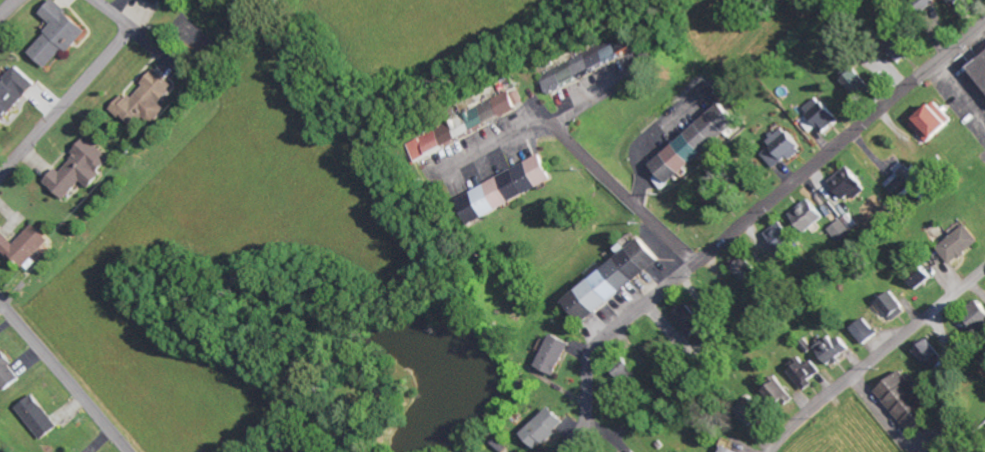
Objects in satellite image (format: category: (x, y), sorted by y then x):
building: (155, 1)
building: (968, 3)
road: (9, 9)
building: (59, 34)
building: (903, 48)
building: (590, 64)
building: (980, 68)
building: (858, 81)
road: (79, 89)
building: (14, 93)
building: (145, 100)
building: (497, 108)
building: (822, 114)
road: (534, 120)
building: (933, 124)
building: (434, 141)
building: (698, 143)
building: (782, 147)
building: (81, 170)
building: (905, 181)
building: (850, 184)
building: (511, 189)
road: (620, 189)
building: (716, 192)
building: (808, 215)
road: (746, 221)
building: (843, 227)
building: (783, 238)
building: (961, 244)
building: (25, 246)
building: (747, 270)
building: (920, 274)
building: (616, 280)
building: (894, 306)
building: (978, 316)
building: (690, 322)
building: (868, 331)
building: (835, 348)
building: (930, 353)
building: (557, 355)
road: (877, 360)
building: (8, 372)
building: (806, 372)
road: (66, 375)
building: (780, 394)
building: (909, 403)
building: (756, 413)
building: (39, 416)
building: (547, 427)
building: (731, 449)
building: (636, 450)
:::
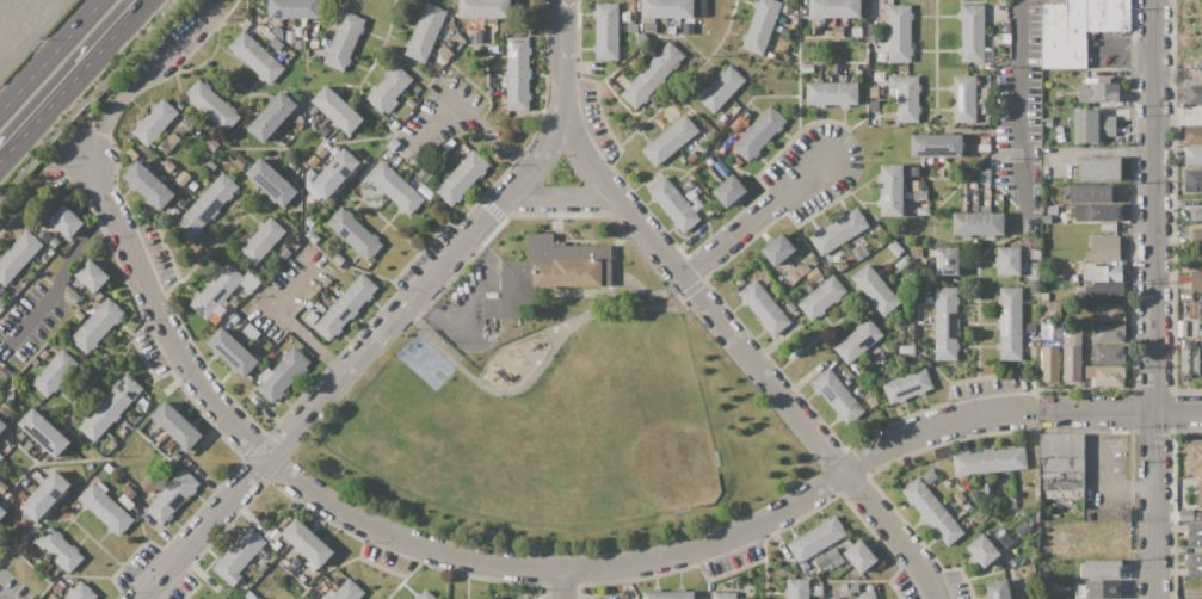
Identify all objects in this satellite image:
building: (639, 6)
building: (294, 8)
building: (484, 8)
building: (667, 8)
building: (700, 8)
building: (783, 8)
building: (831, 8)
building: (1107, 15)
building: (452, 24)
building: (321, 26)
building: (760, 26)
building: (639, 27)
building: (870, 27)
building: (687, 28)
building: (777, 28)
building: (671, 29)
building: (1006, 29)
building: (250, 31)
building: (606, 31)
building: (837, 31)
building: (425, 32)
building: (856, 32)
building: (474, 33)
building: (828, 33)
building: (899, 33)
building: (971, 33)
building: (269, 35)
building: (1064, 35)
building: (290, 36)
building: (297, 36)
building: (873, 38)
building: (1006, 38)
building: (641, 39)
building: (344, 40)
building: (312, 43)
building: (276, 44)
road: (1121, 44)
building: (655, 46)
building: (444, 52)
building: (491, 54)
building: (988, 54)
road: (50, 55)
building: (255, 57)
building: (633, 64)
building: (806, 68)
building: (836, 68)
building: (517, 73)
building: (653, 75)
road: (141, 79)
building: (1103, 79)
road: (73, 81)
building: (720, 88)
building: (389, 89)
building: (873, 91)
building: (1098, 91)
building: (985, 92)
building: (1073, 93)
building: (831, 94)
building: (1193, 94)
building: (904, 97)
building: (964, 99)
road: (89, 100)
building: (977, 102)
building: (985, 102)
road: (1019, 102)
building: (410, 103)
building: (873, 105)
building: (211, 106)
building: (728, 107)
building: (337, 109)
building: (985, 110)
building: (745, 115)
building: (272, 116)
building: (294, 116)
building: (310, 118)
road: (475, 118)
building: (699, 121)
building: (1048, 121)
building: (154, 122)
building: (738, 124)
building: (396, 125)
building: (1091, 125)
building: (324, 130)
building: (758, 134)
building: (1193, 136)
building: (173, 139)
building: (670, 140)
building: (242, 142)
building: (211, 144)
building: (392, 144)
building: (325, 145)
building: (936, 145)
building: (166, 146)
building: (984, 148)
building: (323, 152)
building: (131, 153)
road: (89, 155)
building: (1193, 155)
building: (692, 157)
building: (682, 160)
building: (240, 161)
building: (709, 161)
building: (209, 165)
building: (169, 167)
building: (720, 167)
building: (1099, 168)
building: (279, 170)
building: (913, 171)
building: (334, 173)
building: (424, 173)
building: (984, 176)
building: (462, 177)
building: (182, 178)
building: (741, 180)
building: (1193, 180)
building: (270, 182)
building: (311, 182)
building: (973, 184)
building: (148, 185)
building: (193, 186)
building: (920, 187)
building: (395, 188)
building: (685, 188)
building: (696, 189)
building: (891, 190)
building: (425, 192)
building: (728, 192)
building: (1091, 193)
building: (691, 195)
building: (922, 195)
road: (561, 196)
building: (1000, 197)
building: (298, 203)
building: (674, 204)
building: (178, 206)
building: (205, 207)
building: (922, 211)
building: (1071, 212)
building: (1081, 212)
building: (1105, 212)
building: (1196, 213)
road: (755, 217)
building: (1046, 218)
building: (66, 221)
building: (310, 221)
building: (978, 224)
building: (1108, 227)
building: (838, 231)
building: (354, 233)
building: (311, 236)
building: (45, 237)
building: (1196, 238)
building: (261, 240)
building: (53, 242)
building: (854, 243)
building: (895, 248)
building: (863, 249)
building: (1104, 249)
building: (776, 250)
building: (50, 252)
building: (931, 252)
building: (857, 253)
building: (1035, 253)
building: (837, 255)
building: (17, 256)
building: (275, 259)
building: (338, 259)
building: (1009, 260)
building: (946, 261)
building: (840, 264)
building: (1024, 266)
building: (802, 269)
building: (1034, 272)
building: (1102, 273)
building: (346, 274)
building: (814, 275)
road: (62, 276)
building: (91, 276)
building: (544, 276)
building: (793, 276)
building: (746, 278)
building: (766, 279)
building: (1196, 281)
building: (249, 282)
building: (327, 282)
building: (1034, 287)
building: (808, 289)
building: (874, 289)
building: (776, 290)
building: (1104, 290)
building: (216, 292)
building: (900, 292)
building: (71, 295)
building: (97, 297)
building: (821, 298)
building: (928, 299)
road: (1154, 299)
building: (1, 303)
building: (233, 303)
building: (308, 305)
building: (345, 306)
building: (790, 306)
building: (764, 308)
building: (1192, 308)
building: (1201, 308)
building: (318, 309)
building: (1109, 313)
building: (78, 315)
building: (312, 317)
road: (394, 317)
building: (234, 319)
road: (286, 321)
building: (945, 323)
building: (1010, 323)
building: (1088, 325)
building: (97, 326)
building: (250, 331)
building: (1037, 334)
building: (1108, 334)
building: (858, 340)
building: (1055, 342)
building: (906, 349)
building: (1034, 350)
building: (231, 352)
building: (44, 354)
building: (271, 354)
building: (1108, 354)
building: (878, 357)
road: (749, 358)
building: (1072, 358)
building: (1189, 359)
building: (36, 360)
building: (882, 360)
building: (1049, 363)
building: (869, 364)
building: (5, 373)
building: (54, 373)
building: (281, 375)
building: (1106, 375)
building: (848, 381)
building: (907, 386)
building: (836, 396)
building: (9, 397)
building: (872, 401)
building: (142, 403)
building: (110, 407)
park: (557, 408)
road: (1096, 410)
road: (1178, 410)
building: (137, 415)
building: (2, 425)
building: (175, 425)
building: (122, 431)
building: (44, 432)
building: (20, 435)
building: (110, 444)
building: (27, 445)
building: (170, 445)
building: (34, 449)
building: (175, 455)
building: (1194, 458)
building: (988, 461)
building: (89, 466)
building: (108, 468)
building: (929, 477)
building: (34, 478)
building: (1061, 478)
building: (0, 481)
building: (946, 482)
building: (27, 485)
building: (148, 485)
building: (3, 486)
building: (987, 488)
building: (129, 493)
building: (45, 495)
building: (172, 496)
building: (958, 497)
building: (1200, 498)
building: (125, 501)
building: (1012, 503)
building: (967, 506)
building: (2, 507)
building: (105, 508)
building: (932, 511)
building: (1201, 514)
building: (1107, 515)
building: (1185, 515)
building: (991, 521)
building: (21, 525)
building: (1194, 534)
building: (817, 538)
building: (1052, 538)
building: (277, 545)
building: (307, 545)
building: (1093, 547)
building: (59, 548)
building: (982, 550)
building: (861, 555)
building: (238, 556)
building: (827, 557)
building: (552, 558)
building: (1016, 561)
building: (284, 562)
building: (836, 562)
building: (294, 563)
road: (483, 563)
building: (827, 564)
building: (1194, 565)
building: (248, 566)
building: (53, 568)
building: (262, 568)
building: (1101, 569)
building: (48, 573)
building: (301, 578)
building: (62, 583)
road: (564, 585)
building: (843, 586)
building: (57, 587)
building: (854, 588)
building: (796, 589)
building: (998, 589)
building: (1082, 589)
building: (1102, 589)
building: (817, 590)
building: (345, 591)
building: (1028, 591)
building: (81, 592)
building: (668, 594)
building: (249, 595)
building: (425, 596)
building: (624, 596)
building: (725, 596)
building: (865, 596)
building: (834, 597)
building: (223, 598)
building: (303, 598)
:::
The answer must be every line of the records that holds the string "image".

◆ SOLUTION TO THIS PROBLEM ◆
Objects in satellite image (format: category: (x, y), sorted by y then x):
Identify all objects in this satellite image:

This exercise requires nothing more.